*Prompt*
Reproduction of part of the material below, pictures omitted: copy exactly, and only, the lines starting with the one with "orange dice: 2 -> 0" and going on through the one with "red apple: 0 -> 1".

*Supplied entries*
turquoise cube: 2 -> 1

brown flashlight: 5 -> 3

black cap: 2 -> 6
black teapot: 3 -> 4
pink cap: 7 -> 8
--
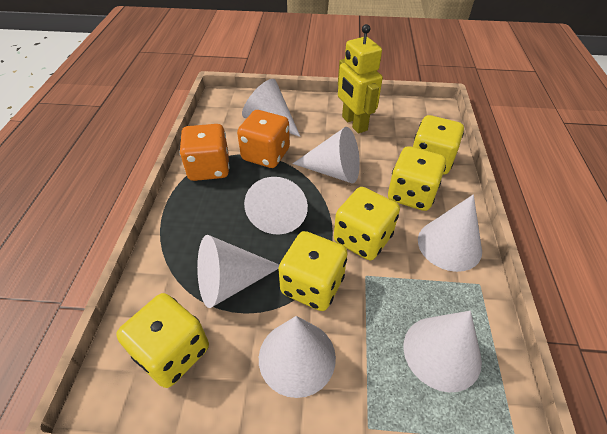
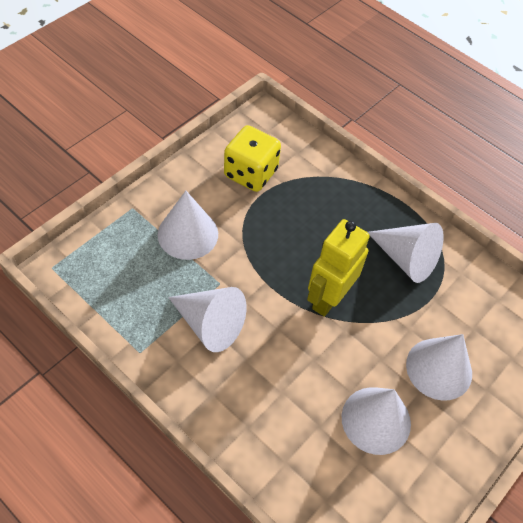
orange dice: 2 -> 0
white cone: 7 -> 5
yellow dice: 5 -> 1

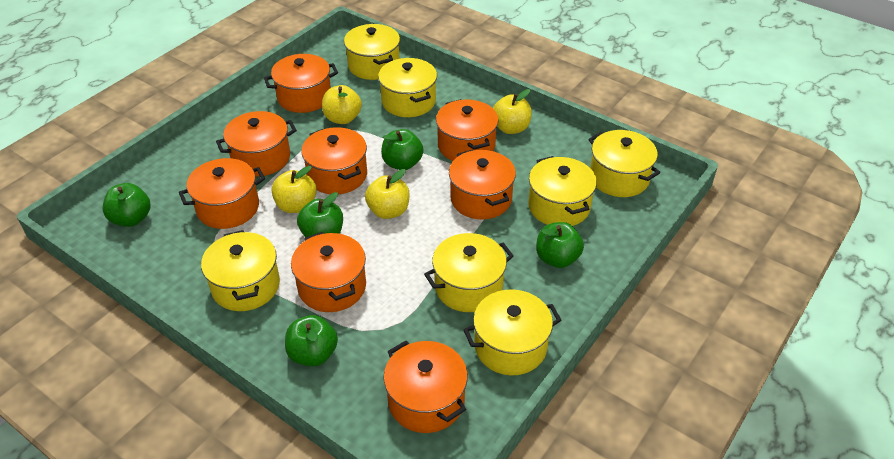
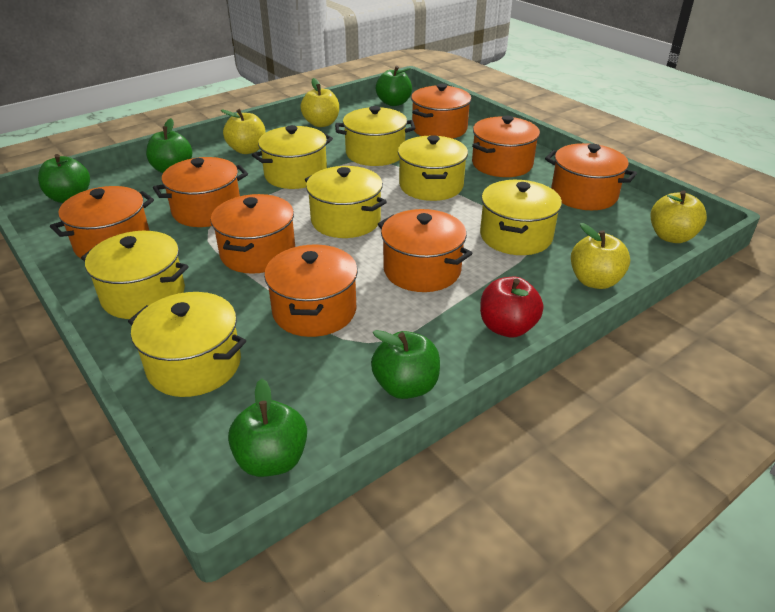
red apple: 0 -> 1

*Solution below*
orange dice: 2 -> 0
white cone: 7 -> 5
yellow dice: 5 -> 1

red apple: 0 -> 1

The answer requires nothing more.